Which lines below contain the word "DGND"? Copy each of them.

____________

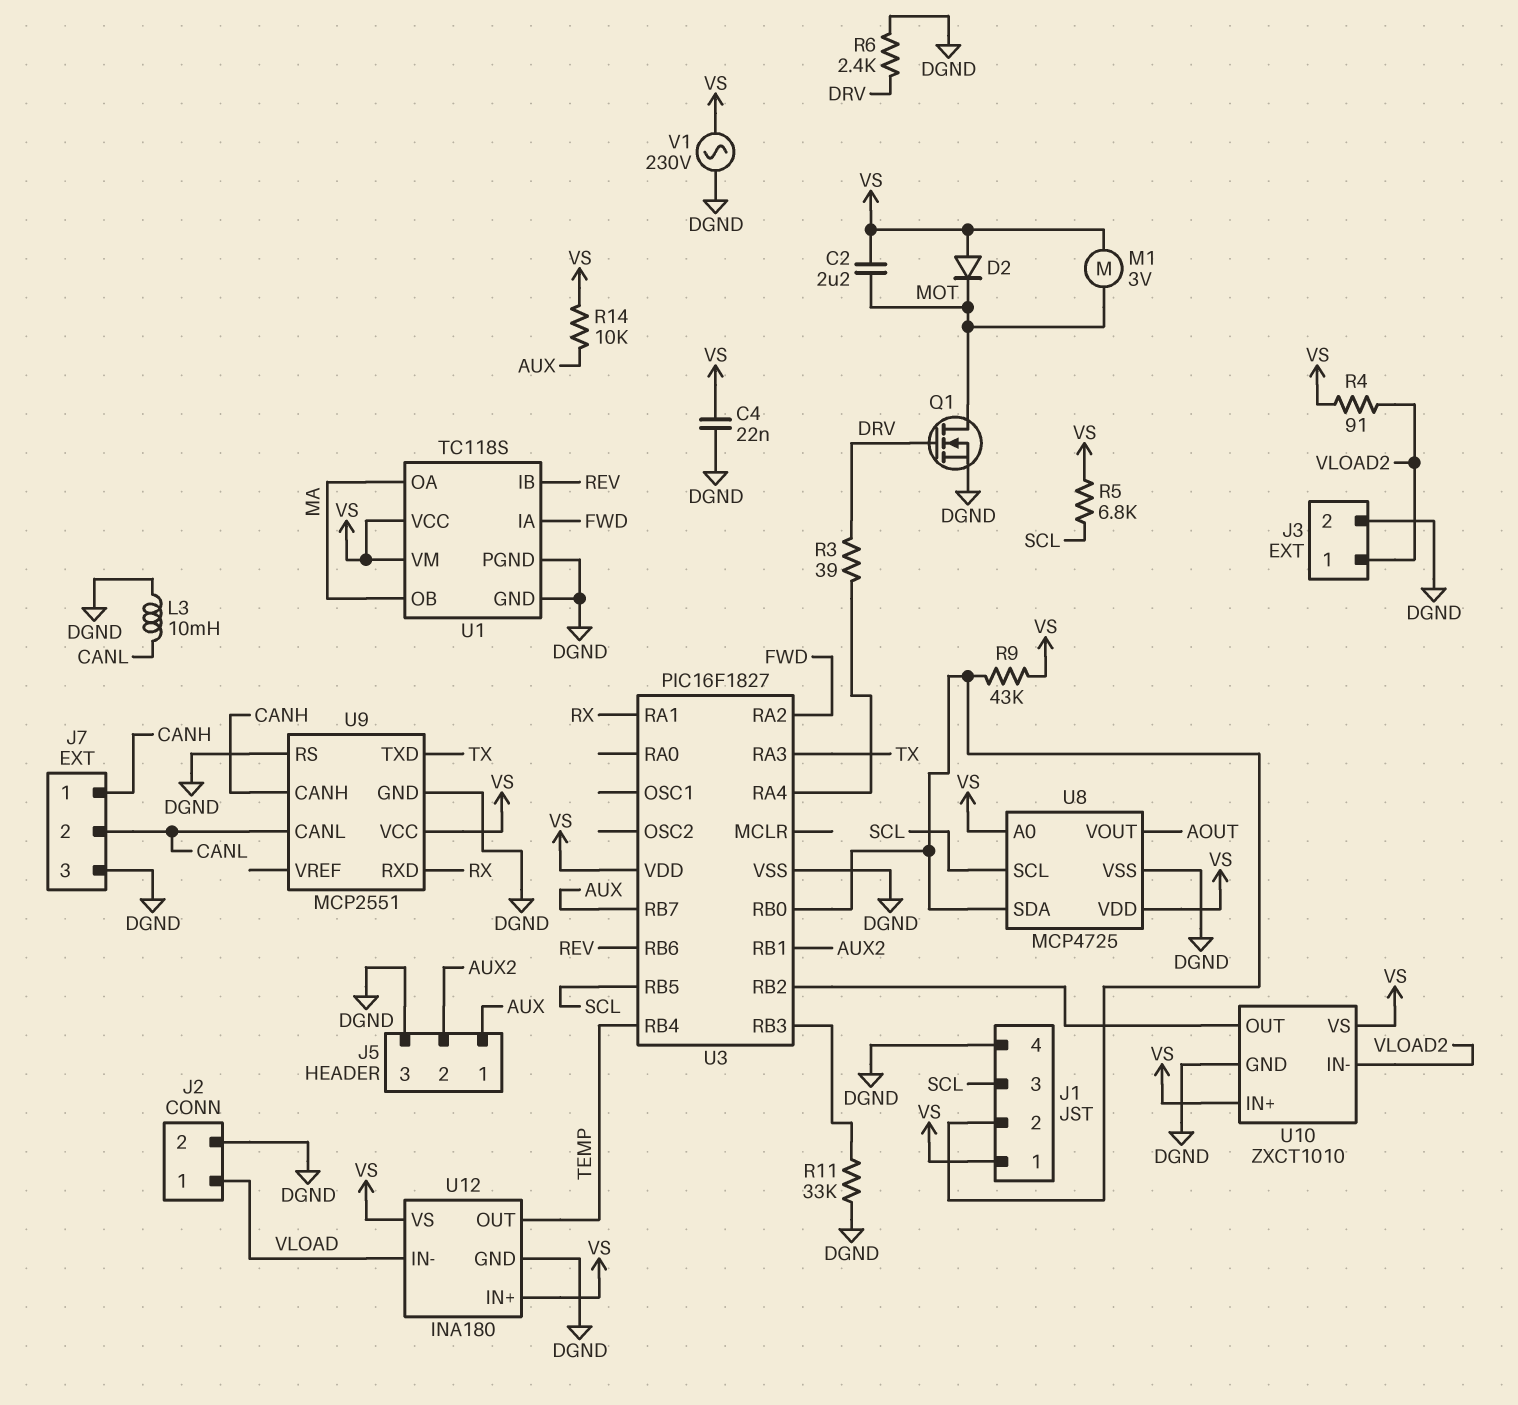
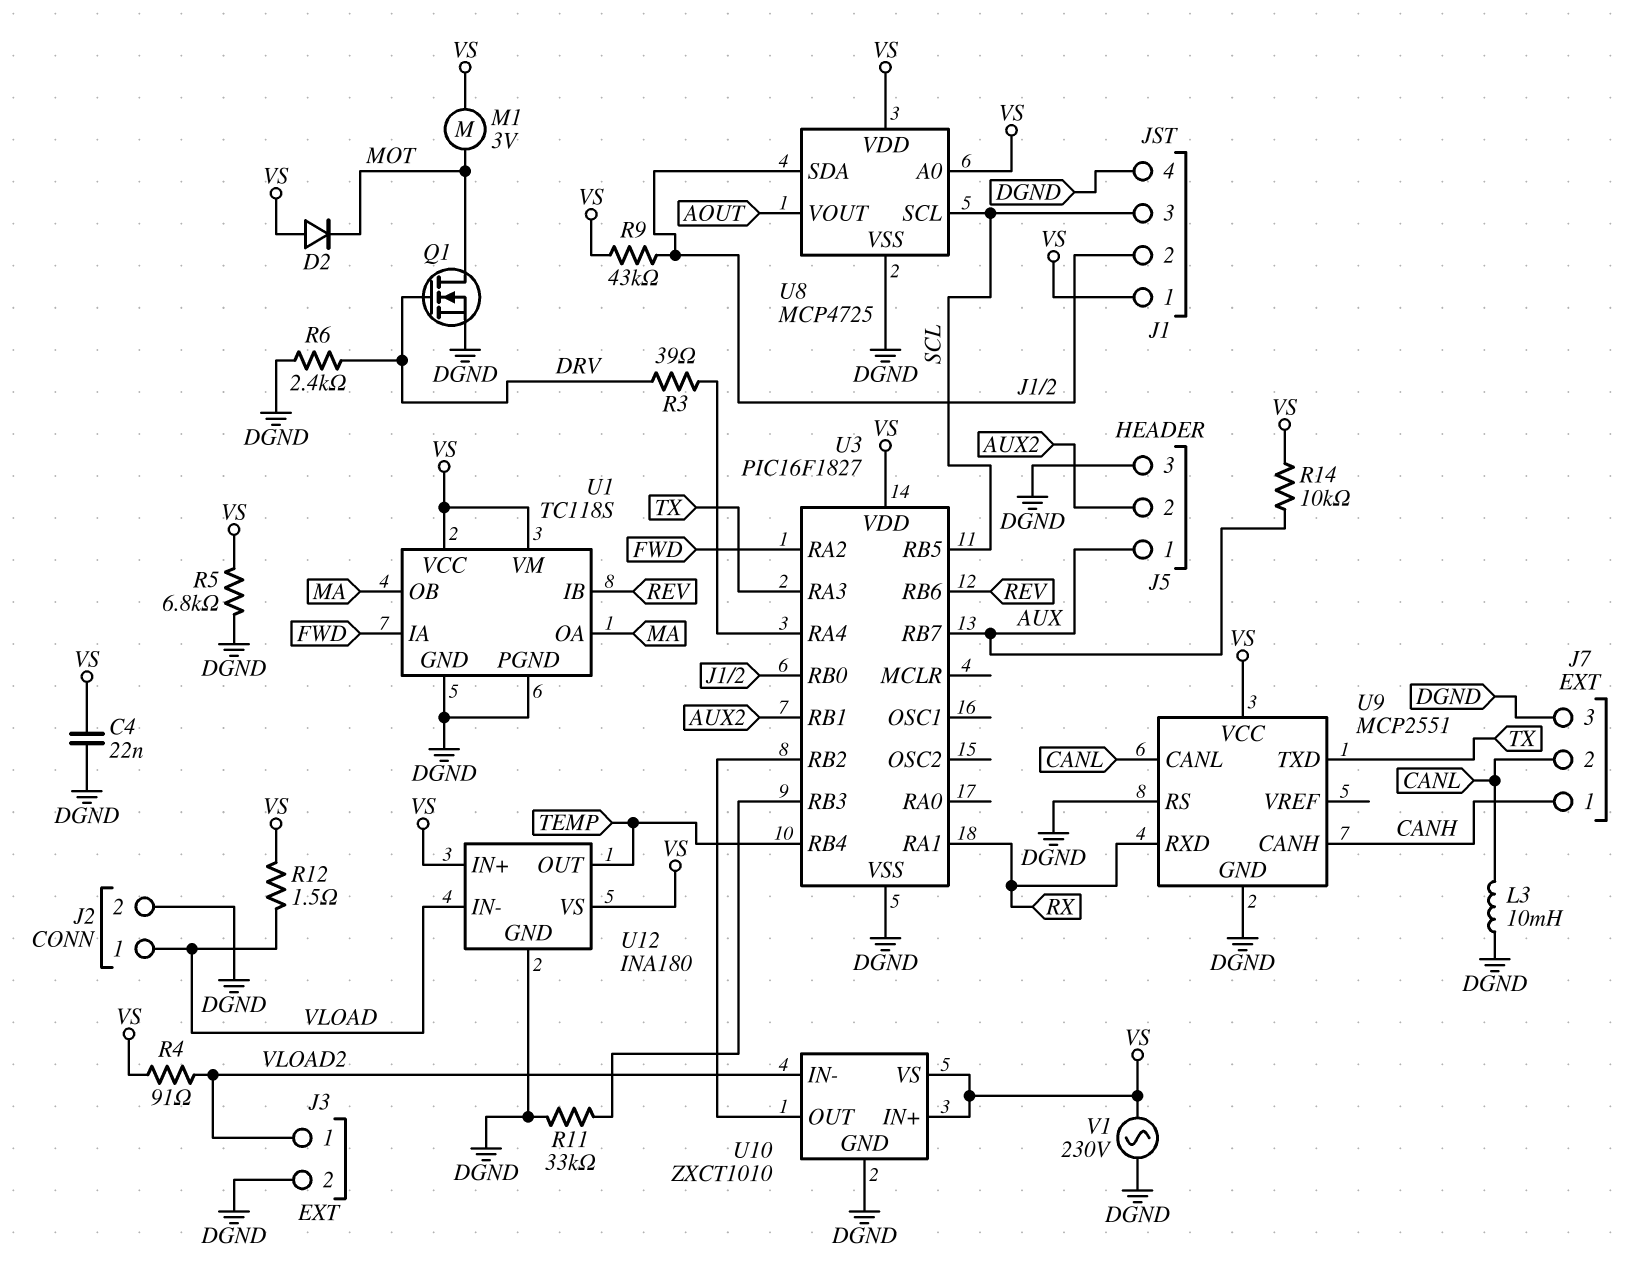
C2: 2.2uF (MOT, VS) -> none
R5: 6.8k (SCL, VS) -> 6.8k (DGND, VS)
R12: none -> 1.5 (VLOAD, VS)

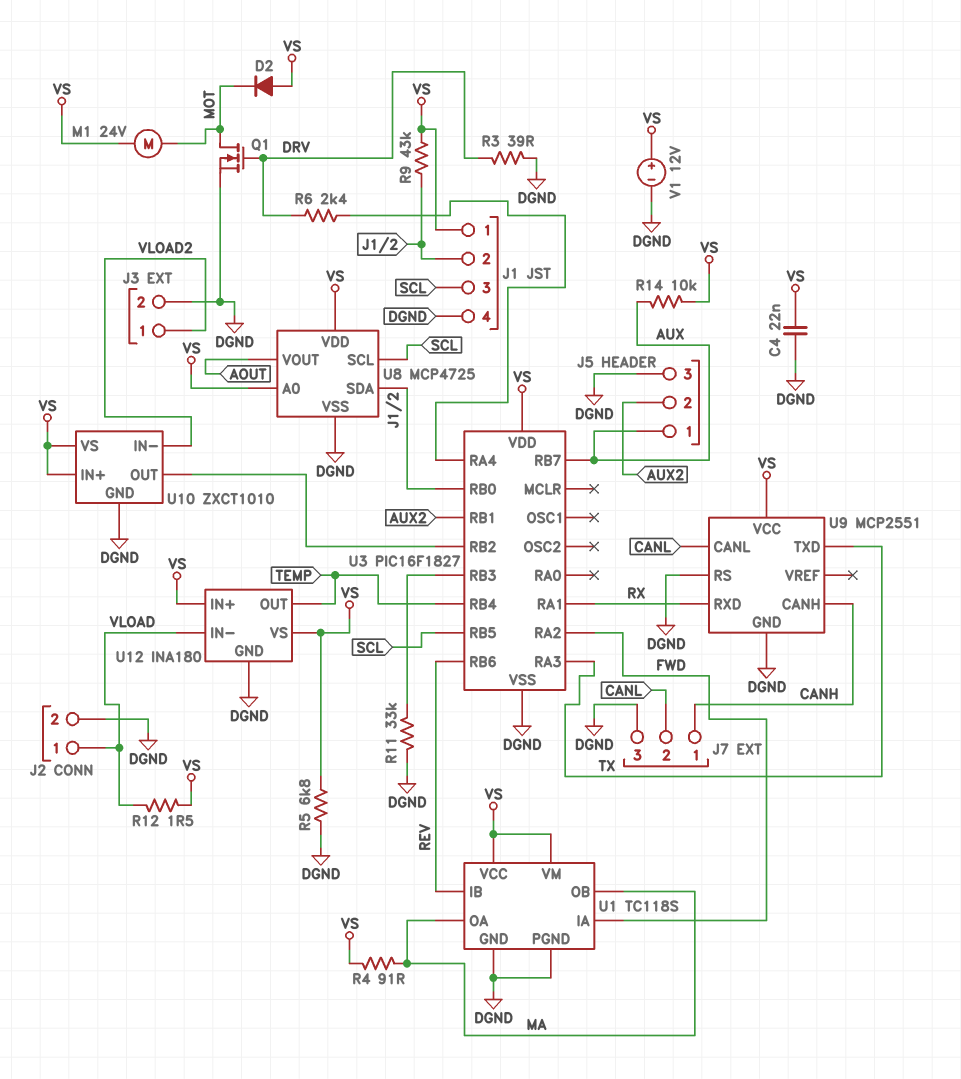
L3: 10mH (CANL, DGND) -> none
M1: motor 3V (MOT, VS) -> motor 24V (MOT, VS)
R3: 39 (DRV, U3/RA4) -> 39 (DGND, DRV)
R4: 91 (VLOAD2, VS) -> 91 (MA, VS)
R6: 2.4k (DGND, DRV) -> 2.4k (DRV, U3/RA4)
V1: AC 230V (DGND, VS) -> 12V (plus VS, minus DGND)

____________

→ **RESULT BELOW**:
R5: 6.8k (SCL, VS) -> 6.8k (DGND, VS)
L3: 10mH (CANL, DGND) -> none
R3: 39 (DRV, U3/RA4) -> 39 (DGND, DRV)
R6: 2.4k (DGND, DRV) -> 2.4k (DRV, U3/RA4)
V1: AC 230V (DGND, VS) -> 12V (plus VS, minus DGND)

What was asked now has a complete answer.